(Object state comparisons)

---

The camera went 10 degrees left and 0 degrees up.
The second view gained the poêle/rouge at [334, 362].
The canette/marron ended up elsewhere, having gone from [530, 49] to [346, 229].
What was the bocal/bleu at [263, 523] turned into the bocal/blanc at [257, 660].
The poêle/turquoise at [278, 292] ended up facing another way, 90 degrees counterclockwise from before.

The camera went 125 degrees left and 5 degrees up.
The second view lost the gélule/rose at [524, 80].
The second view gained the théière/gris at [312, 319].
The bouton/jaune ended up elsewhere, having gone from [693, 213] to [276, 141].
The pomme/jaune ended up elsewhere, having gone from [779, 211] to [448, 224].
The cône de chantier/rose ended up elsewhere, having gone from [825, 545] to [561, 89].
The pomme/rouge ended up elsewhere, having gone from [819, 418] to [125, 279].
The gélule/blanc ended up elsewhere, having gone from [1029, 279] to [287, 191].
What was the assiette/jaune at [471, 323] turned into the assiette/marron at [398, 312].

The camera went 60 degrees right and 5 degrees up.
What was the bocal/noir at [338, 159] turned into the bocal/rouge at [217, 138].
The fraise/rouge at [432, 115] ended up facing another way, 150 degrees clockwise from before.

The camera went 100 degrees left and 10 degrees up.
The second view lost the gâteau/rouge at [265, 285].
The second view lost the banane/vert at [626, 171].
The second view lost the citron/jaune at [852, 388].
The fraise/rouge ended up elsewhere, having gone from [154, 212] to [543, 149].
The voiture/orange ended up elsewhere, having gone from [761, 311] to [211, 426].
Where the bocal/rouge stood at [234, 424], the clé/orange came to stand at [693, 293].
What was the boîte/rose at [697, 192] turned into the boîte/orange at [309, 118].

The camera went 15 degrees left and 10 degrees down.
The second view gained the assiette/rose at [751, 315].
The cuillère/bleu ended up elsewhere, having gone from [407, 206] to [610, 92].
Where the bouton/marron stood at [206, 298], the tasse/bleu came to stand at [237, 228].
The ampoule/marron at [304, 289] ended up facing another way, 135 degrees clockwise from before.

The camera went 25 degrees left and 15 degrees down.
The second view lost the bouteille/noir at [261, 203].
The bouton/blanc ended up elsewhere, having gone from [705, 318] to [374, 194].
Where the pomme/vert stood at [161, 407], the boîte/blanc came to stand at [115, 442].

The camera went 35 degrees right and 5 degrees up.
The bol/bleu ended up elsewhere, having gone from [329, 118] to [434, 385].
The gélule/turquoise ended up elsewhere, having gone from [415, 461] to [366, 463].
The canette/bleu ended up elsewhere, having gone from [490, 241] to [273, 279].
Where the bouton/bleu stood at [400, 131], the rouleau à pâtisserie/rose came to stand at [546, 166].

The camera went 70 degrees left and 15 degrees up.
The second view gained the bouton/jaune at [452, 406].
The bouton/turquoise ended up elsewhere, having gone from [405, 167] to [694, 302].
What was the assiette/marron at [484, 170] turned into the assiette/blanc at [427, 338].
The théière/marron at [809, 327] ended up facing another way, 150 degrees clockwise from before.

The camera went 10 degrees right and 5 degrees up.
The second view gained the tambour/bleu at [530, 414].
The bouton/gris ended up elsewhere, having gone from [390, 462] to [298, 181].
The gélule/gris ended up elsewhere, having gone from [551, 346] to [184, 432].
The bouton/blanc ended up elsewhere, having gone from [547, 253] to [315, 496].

---

Can you write out the lines above, from the first one through the one containing "What was the bocal/bleu", exactly as they appear and nothing more?

The camera went 10 degrees left and 0 degrees up.
The second view gained the poêle/rouge at [334, 362].
The canette/marron ended up elsewhere, having gone from [530, 49] to [346, 229].
What was the bocal/bleu at [263, 523] turned into the bocal/blanc at [257, 660].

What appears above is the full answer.